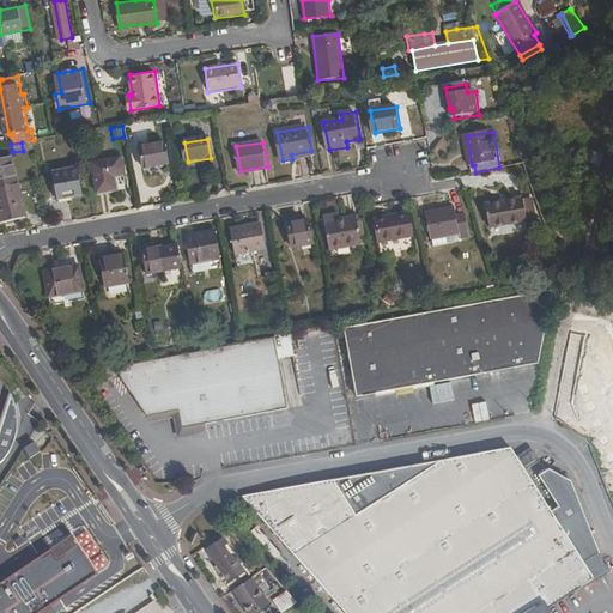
[(171,164),(168,144),(143,147),(146,169),(171,164)]
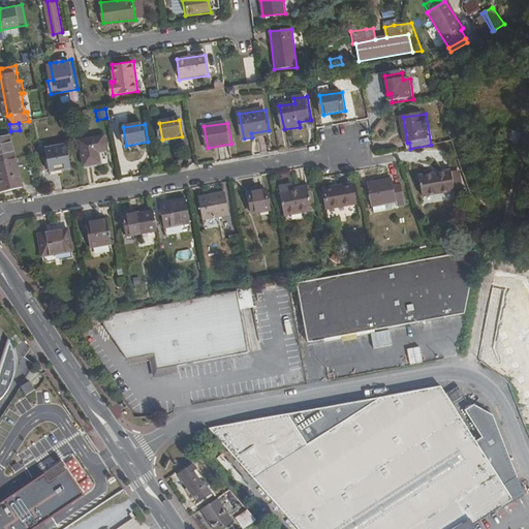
[(503,138),(512,139),(514,130),(504,129),(503,138)]
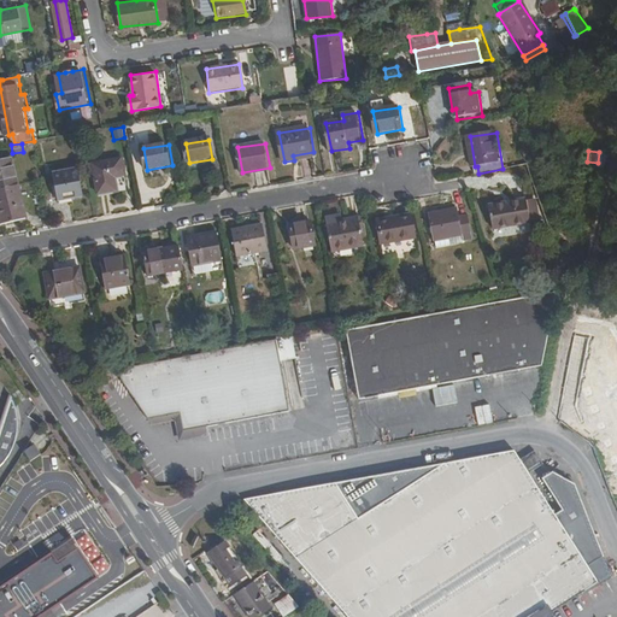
[(0,184),(16,183),(12,159),(0,160),(0,184)]
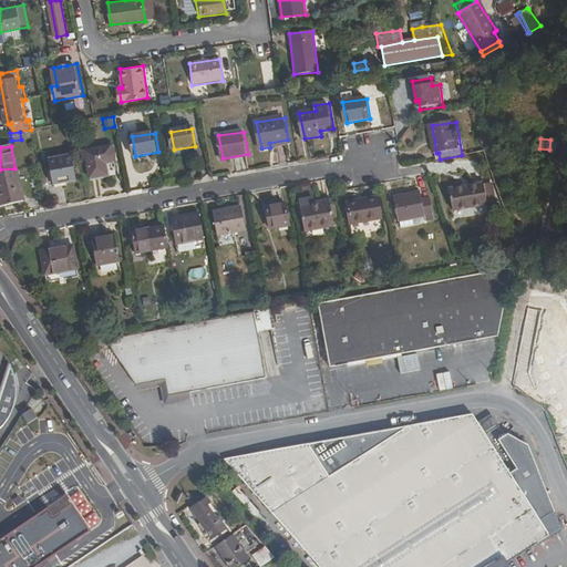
[(117,174),(113,146),(86,151),(92,177),(117,174)]
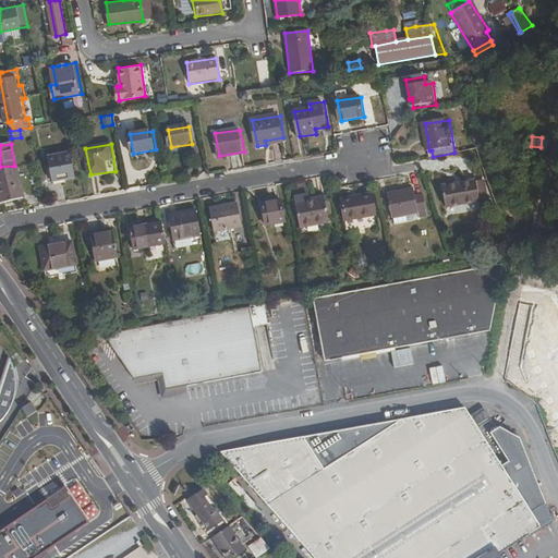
[(77,177),(73,154),(50,158),(55,181),(77,177)]
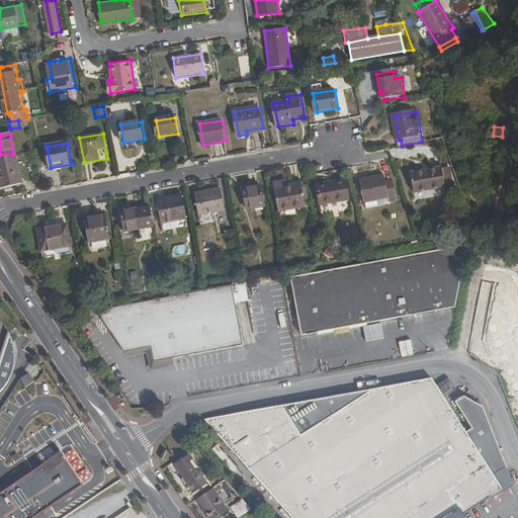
[(0,188),(19,185),(13,154),(0,155),(0,188)]
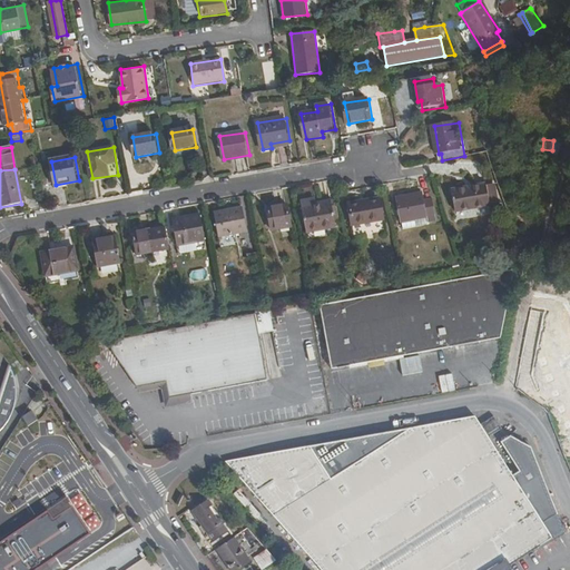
[(454,190),(458,210),(492,204),(489,186),(454,190)]
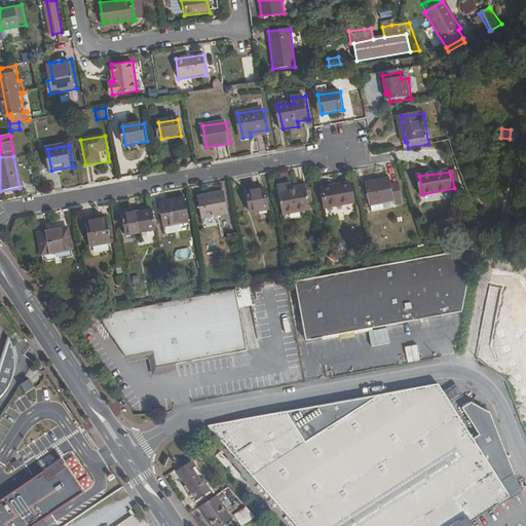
[(367,181),(371,203),(397,198),(404,197),(402,182),(395,183),(393,176),(367,181)]
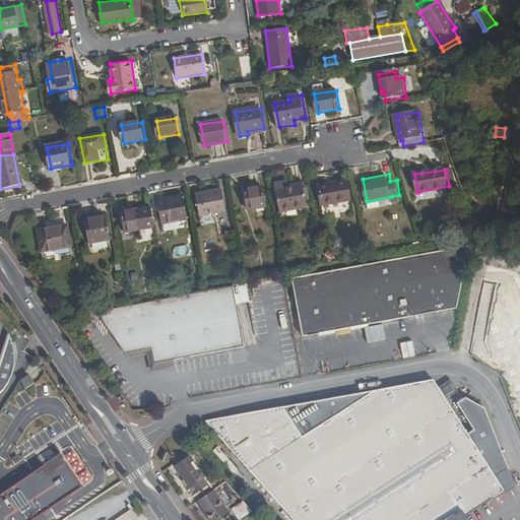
[(353,200),(350,181),(322,186),(325,205),(353,200)]
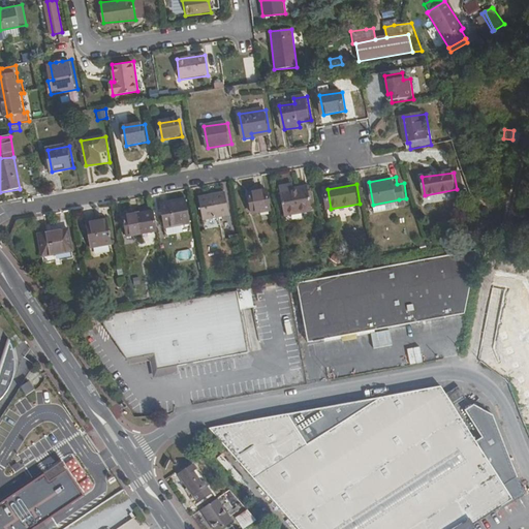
[(308,188),(296,190),(290,191),(289,187),(280,188),(285,215),(312,210),(308,188)]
━━━━━━━━━━━━━━━━━━━━━━━━━━━━━━
EXERCISE — Please reproduce the records above exactly and leave any picture behind.

YOUR SOLUTION —
[(171,164),(168,144),(143,147),(146,169),(171,164)]
[(503,138),(512,139),(514,130),(504,129),(503,138)]
[(0,184),(16,183),(12,159),(0,160),(0,184)]
[(117,174),(113,146),(86,151),(92,177),(117,174)]
[(77,177),(73,154),(50,158),(55,181),(77,177)]
[(0,188),(19,185),(13,154),(0,155),(0,188)]
[(454,190),(458,210),(492,204),(489,186),(454,190)]
[(367,181),(371,203),(397,198),(404,197),(402,182),(395,183),(393,176),(367,181)]
[(353,200),(350,181),(322,186),(325,205),(353,200)]
[(308,188),(296,190),(290,191),(289,187),(280,188),(285,215),(312,210),(308,188)]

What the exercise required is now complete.